=== Section Start ===
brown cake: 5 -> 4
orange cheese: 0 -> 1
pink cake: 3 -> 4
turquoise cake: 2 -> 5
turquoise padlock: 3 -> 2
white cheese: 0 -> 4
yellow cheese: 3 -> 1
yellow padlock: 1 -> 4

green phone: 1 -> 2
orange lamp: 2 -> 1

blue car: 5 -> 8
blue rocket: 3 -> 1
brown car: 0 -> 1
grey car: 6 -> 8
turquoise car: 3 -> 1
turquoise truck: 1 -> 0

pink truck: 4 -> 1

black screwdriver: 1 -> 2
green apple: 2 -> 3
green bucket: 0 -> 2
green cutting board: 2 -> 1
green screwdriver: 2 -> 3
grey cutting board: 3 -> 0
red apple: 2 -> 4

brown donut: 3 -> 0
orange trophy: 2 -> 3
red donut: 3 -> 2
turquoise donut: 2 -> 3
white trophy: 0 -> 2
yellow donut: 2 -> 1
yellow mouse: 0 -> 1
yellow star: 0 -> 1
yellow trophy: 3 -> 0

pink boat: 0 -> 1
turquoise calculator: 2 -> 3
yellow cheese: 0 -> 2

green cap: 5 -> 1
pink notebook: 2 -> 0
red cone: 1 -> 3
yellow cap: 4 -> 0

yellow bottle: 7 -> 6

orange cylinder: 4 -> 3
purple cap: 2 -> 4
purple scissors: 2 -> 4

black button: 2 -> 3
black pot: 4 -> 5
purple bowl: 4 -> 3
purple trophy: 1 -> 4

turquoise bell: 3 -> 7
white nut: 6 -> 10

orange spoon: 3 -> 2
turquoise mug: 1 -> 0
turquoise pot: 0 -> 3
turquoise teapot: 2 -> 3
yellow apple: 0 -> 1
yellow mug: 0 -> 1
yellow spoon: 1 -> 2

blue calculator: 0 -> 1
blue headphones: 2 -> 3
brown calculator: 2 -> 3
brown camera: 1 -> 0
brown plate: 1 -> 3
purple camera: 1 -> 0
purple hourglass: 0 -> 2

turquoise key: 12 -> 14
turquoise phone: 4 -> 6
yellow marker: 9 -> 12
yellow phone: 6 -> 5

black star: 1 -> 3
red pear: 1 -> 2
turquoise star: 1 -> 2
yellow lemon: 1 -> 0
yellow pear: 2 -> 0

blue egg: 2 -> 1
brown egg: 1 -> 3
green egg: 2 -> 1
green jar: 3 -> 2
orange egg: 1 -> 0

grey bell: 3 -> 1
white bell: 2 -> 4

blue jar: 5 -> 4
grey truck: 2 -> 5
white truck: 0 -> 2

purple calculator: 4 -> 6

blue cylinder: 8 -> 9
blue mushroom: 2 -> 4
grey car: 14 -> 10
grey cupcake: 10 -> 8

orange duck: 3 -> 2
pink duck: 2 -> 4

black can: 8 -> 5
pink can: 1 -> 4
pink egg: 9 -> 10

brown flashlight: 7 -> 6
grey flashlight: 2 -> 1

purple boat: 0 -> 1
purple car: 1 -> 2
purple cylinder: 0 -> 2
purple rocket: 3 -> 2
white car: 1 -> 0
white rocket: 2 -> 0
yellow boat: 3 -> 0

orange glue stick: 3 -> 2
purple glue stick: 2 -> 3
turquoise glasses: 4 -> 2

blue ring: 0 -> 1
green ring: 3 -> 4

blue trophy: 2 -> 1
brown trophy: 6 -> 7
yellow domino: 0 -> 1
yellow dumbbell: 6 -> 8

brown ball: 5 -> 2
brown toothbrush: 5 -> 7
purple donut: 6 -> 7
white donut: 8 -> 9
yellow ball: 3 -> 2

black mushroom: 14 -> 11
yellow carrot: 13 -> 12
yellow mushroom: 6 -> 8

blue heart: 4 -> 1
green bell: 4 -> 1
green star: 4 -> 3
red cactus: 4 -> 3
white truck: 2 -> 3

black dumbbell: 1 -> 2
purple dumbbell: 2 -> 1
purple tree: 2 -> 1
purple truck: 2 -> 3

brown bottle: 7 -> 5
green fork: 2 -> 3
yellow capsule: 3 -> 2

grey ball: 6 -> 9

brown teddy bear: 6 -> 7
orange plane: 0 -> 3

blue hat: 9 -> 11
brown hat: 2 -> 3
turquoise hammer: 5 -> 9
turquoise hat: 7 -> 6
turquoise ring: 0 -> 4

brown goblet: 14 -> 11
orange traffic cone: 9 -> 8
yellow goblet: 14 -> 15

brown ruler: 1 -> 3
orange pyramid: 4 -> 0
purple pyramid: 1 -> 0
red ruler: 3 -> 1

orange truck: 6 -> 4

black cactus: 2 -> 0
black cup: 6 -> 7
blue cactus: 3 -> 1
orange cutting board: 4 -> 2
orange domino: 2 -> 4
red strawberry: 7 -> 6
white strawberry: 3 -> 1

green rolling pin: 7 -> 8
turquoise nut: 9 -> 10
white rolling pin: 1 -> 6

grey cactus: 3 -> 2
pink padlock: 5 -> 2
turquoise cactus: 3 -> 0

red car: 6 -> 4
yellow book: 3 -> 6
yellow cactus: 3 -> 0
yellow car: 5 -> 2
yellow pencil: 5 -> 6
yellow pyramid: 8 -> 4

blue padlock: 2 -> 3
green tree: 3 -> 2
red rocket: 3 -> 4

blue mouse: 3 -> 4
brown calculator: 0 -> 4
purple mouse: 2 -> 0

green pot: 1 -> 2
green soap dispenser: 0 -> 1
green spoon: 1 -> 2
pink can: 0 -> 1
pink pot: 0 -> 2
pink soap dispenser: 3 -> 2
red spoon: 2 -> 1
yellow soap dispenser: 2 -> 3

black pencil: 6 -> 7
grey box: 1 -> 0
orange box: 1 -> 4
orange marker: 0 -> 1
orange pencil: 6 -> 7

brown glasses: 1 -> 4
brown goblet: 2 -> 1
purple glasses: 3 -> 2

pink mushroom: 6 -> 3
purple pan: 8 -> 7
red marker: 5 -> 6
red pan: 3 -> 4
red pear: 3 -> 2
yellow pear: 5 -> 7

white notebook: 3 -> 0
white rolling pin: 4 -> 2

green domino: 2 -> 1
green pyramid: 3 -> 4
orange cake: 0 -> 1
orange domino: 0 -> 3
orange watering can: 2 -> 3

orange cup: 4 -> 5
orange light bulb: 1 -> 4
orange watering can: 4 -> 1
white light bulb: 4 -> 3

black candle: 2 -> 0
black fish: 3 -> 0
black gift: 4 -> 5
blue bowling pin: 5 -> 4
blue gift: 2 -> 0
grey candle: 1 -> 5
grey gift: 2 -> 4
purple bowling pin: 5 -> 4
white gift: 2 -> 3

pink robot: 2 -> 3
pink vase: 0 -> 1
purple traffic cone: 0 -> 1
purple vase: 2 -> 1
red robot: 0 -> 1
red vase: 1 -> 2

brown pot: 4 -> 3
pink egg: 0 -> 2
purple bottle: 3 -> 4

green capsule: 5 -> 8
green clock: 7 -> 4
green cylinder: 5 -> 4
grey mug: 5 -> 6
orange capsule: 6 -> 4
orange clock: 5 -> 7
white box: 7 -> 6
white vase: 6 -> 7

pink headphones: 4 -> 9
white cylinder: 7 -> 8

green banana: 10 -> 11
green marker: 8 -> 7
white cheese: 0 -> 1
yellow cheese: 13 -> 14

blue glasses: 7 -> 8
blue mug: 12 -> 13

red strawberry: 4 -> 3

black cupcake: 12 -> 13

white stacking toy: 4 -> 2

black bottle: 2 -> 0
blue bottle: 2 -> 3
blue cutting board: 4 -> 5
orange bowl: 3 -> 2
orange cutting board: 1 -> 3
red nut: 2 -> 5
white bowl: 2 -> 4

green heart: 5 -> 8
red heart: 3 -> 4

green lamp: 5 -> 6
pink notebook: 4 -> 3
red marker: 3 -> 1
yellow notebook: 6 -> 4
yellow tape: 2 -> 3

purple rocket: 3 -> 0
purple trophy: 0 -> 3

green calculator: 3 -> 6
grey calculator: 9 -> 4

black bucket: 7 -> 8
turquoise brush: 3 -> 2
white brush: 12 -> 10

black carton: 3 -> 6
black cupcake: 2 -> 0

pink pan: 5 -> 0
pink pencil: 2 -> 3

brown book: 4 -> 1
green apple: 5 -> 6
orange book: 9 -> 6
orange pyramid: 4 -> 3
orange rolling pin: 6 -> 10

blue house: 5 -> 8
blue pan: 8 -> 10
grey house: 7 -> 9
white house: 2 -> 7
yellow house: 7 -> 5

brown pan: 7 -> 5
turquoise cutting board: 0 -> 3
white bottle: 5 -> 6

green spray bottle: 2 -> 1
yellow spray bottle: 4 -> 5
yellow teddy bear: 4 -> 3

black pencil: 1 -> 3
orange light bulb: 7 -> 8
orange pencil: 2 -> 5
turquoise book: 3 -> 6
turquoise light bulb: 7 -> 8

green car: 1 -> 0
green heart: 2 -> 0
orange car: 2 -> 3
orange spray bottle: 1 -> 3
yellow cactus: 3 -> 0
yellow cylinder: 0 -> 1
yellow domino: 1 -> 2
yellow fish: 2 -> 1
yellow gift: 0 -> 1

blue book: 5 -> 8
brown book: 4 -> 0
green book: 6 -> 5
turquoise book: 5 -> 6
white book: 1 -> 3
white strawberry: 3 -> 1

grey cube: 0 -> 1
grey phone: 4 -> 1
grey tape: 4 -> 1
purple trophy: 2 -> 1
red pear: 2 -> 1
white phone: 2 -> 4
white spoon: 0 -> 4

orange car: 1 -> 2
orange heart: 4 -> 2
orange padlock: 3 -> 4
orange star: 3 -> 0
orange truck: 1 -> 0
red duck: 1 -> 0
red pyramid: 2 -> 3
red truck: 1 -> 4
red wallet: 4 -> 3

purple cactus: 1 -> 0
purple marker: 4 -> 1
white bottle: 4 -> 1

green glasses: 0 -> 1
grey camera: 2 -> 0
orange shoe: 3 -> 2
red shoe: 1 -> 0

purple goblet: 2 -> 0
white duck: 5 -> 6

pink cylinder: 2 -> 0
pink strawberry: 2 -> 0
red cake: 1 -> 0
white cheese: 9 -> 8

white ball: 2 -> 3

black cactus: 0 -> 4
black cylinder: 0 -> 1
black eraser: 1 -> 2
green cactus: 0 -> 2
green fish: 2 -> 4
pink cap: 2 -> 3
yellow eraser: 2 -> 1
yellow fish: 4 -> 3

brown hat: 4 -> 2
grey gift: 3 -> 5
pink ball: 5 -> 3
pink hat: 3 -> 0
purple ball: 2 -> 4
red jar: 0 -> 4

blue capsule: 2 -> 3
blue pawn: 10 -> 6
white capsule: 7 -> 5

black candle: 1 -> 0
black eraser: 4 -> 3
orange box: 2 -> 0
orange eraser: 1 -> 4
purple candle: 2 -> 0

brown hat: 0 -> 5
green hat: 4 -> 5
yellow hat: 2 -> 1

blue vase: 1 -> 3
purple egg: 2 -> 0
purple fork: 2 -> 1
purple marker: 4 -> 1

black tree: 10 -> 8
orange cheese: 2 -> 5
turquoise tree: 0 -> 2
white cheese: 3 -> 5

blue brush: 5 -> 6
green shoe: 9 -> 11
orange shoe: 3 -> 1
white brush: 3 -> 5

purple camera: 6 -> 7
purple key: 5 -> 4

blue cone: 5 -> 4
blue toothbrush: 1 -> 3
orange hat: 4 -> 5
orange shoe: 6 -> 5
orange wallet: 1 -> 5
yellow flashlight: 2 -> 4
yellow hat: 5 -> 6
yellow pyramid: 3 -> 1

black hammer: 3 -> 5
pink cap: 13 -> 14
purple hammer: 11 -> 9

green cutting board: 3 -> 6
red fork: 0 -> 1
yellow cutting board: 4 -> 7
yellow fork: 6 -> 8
=== Section End ===
EXERCISE DIRECTIONS :: Scan the records above and count the lines that contain "rocket". No text besides the count.

ANSWER FOR THE TASK :: 5